Task directions: Isolate every line in the records below with "BARO" in it.

Source data:
[Start of section]

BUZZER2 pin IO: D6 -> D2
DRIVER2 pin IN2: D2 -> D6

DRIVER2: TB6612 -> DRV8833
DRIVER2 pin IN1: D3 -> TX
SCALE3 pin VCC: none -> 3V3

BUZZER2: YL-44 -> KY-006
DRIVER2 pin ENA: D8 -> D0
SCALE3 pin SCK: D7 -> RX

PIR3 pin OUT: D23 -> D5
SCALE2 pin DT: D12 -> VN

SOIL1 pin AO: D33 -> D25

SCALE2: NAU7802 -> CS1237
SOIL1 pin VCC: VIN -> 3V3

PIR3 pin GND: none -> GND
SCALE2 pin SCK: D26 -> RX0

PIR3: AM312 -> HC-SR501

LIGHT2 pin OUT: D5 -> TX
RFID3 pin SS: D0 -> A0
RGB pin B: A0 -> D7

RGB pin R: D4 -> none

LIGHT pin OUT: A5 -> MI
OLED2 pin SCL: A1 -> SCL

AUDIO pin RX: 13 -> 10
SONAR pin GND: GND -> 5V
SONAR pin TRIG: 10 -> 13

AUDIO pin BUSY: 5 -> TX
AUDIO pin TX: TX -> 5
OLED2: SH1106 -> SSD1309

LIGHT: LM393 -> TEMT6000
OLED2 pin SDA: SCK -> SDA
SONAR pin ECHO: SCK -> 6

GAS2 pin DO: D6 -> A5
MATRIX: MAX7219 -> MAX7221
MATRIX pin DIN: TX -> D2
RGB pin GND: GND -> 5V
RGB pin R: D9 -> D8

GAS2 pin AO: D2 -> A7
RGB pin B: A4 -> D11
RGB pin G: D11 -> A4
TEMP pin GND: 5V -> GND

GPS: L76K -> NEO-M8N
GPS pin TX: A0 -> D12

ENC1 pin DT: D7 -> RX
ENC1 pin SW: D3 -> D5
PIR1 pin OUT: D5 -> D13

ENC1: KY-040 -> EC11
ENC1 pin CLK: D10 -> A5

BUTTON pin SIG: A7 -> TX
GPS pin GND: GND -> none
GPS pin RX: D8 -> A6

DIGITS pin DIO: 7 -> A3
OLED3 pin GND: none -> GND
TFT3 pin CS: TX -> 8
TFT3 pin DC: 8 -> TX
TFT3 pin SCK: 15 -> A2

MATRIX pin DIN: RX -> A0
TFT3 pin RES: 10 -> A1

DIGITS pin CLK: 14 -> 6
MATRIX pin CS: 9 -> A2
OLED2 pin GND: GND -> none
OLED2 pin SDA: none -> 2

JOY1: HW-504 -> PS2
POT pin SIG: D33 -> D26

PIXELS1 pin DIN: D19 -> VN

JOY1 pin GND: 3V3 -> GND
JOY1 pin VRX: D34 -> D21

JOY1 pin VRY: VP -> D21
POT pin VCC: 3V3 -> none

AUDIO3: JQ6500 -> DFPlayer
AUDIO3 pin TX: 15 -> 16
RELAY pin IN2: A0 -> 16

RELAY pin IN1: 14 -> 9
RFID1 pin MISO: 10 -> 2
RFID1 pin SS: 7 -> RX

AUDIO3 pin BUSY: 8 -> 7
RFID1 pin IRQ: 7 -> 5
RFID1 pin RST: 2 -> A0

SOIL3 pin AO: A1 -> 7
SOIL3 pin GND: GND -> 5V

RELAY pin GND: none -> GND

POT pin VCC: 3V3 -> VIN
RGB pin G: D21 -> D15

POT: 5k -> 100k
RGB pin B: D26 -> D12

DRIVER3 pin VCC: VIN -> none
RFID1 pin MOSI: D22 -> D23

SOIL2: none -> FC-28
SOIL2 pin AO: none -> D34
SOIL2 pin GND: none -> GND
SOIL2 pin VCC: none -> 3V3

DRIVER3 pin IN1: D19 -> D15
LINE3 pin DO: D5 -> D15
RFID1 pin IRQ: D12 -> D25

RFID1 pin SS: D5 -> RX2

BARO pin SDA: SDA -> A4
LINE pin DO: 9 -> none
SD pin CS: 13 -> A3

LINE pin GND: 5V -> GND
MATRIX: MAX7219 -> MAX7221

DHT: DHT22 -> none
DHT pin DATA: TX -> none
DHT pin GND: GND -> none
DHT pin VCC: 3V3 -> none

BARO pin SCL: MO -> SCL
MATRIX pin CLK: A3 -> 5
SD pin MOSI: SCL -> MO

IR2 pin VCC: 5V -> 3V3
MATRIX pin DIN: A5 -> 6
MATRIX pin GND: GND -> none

[End of section]

Problem solution:
BARO pin SDA: SDA -> A4
BARO pin SCL: MO -> SCL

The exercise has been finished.